- Data for the task -
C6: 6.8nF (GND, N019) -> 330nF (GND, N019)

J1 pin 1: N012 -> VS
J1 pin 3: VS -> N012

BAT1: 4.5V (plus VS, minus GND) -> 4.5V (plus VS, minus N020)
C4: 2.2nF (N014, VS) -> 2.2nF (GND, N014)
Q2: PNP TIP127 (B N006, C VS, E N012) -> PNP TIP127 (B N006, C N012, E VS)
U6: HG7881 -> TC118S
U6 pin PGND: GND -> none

- Exercise description -
Exactly reproduce the lines from the one containing "Q2: PNP TIP127" through the end of the records, and only those lines.

- Finished task -
Q2: PNP TIP127 (B N006, C VS, E N012) -> PNP TIP127 (B N006, C N012, E VS)
U6: HG7881 -> TC118S
U6 pin PGND: GND -> none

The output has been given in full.